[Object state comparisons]
# # # # #
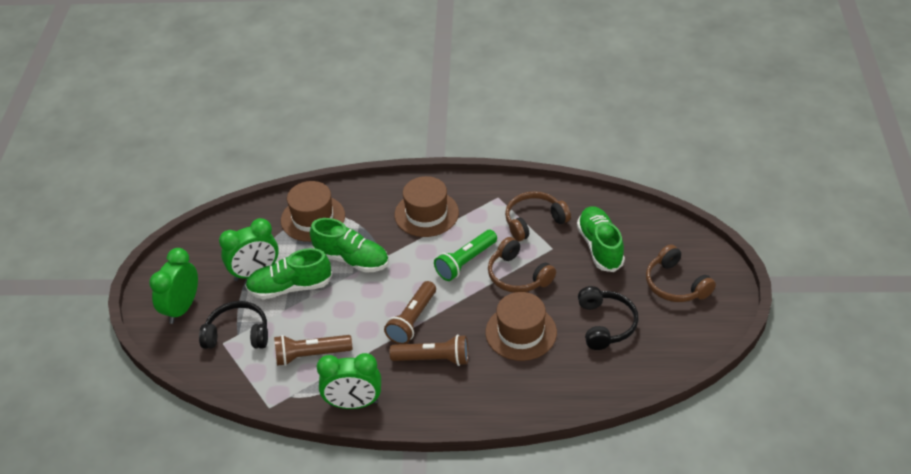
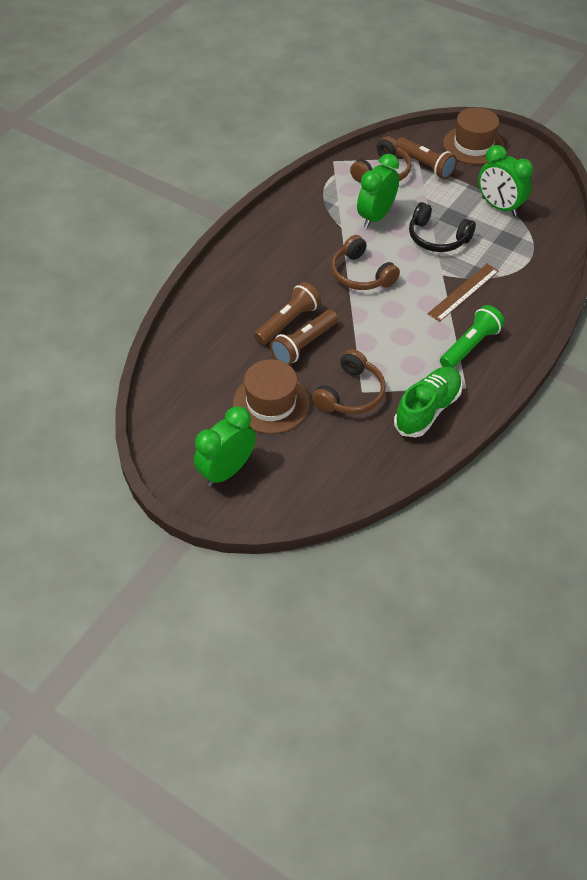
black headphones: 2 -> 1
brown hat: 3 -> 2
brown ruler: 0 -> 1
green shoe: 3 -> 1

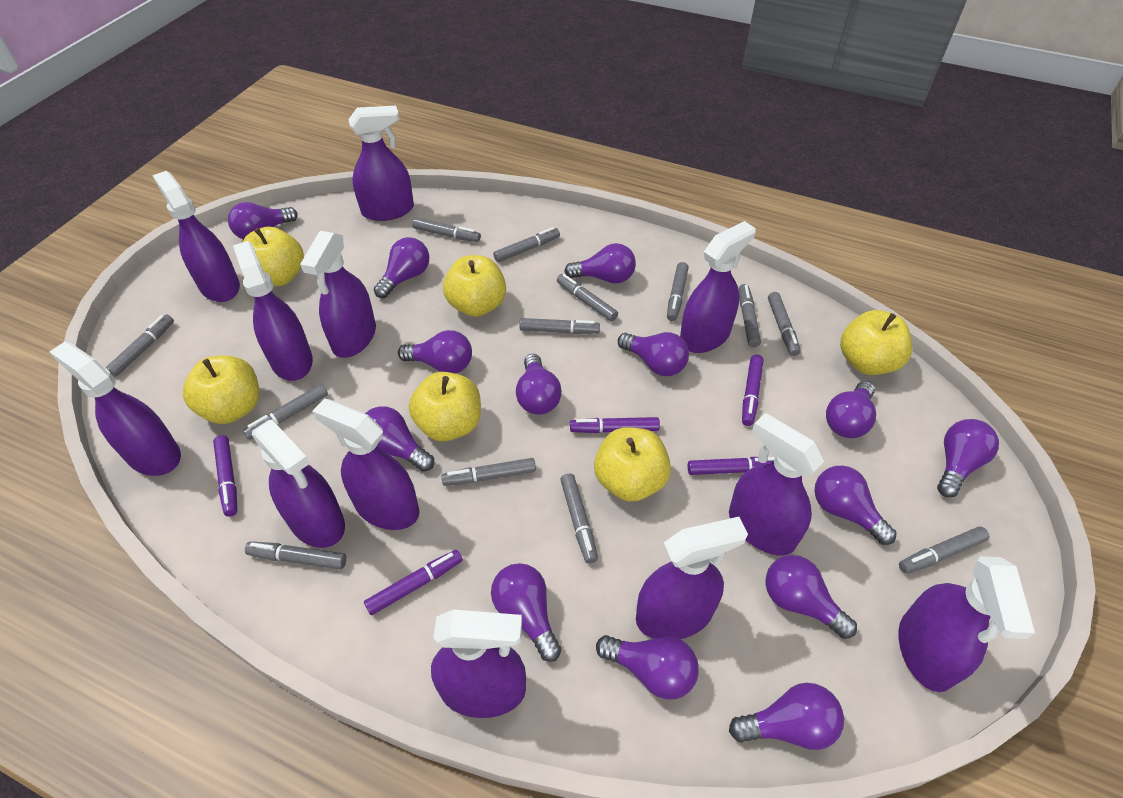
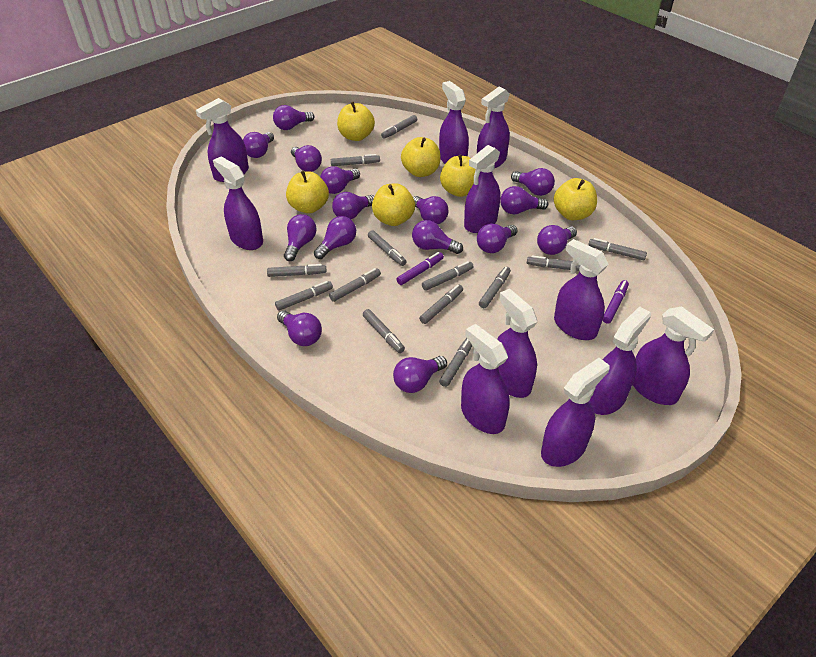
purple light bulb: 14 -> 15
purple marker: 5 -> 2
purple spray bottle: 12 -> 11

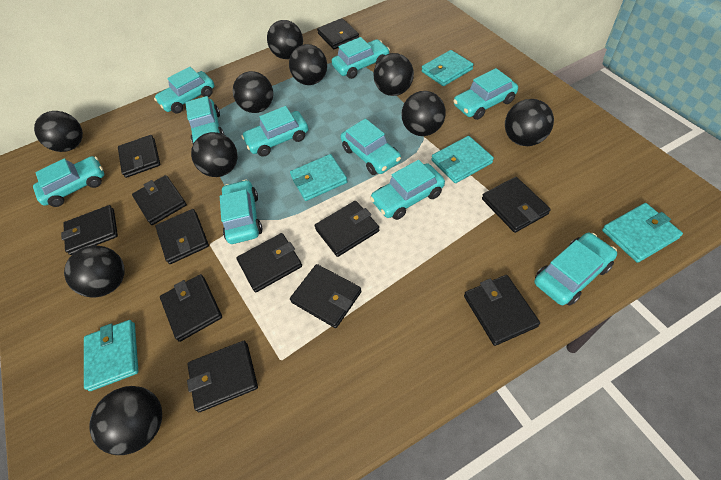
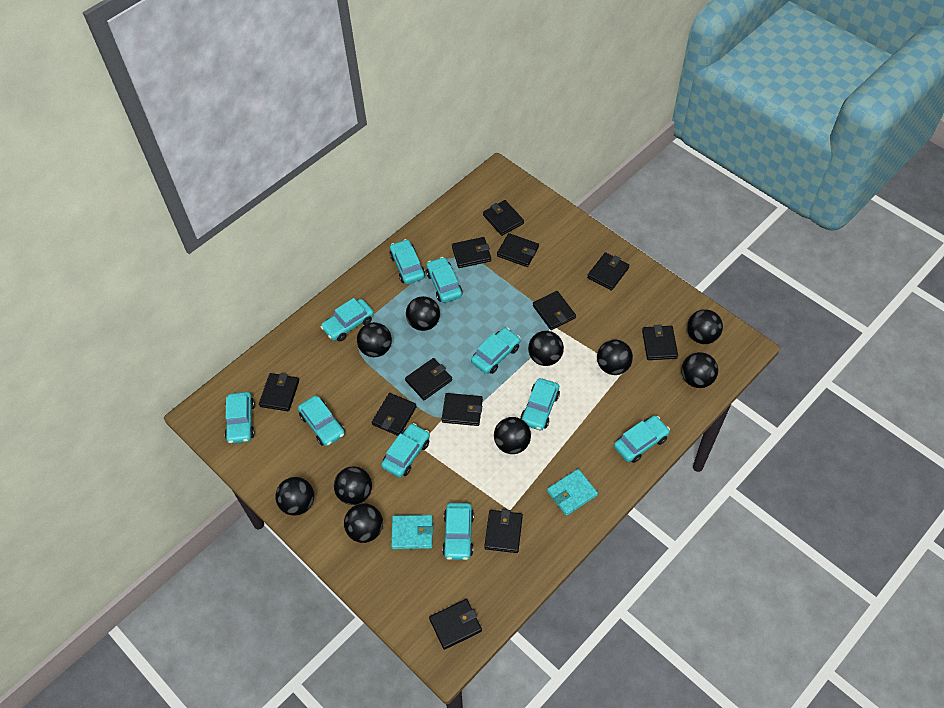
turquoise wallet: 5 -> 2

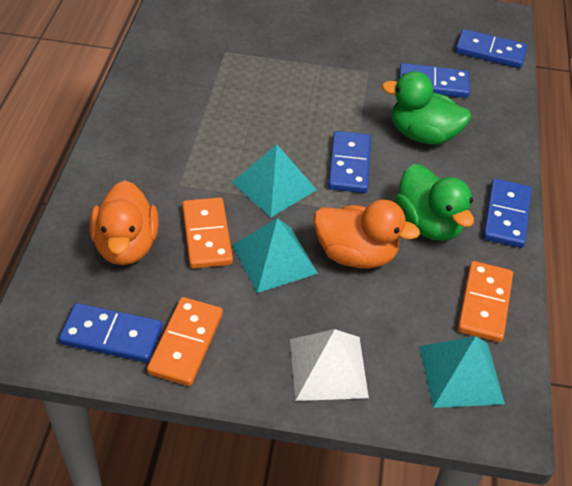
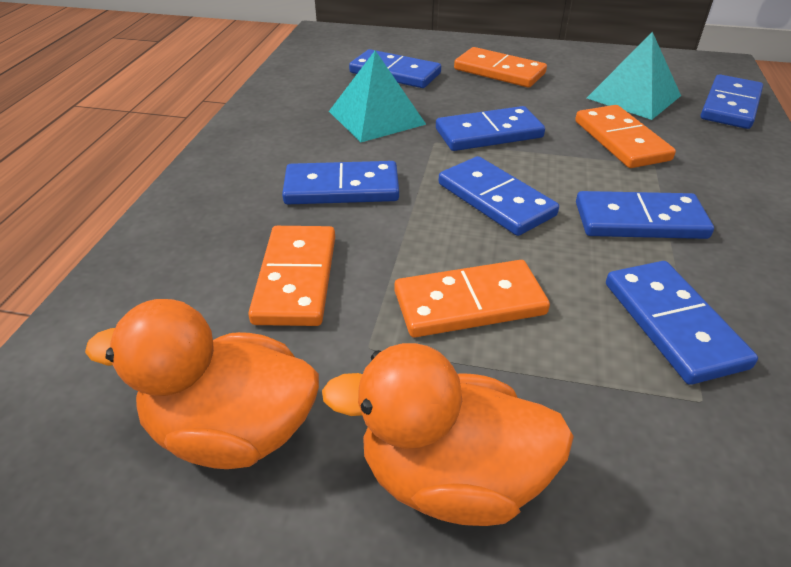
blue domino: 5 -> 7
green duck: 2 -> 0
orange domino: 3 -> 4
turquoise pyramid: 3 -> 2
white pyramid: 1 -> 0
# # # # #
* [YOUR GOAL]:
Leave out the pictures, then copy all the remaining text in the records exactly.

* [OUTPUT]:
black headphones: 2 -> 1
brown hat: 3 -> 2
brown ruler: 0 -> 1
green shoe: 3 -> 1

purple light bulb: 14 -> 15
purple marker: 5 -> 2
purple spray bottle: 12 -> 11

turquoise wallet: 5 -> 2

blue domino: 5 -> 7
green duck: 2 -> 0
orange domino: 3 -> 4
turquoise pyramid: 3 -> 2
white pyramid: 1 -> 0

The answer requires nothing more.